DATASET EXTRACT

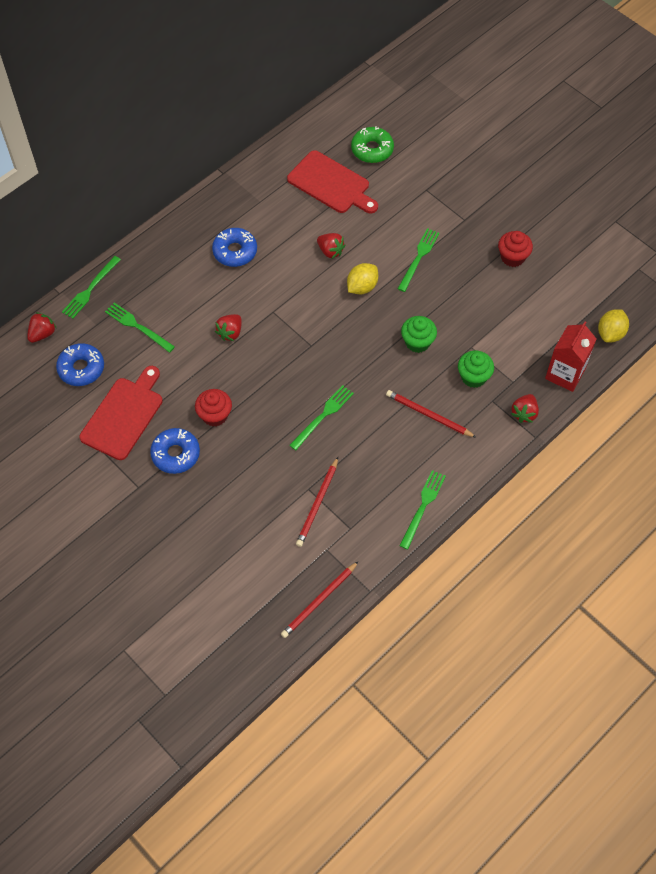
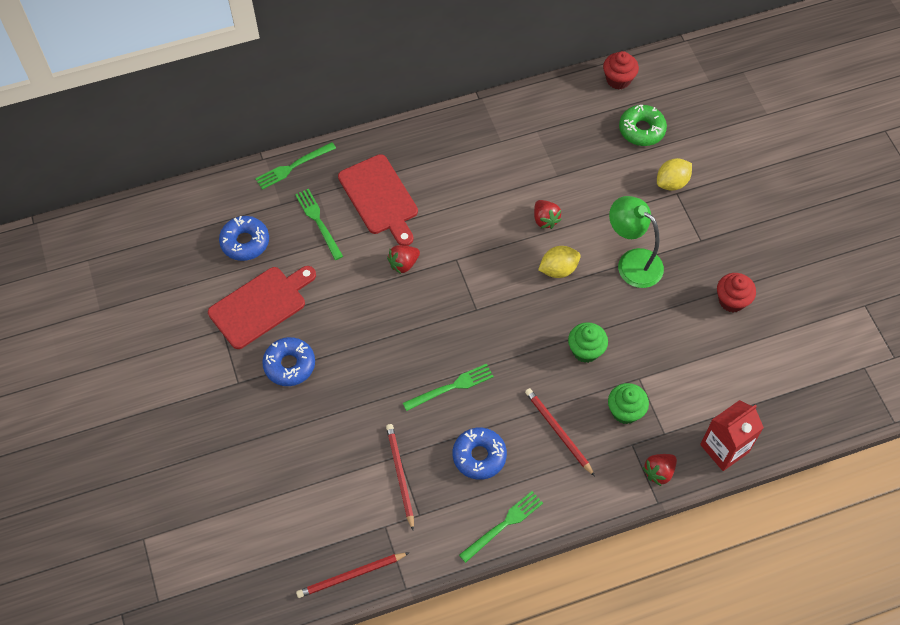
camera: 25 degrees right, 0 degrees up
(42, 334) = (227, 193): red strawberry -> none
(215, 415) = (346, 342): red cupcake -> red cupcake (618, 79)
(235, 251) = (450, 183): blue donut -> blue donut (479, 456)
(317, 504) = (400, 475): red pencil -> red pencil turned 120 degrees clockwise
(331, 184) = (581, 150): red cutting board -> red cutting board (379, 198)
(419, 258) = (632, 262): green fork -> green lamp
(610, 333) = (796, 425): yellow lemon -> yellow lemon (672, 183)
==
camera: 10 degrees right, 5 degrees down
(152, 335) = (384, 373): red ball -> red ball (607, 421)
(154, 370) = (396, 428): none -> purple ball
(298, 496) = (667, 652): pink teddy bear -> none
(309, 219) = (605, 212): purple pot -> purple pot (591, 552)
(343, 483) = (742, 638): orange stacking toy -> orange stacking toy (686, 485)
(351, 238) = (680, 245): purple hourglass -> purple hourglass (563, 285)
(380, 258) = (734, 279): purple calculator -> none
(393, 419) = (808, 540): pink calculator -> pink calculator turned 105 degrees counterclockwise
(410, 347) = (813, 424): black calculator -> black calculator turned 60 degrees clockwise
* * *
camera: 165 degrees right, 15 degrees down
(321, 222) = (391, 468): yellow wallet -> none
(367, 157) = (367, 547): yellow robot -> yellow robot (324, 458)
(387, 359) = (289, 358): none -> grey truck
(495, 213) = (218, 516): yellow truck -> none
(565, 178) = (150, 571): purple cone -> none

THE TASK
For the listing shown above, count the lines that contain the word "ball" and supply only the result.

OUTPUT BELOW
2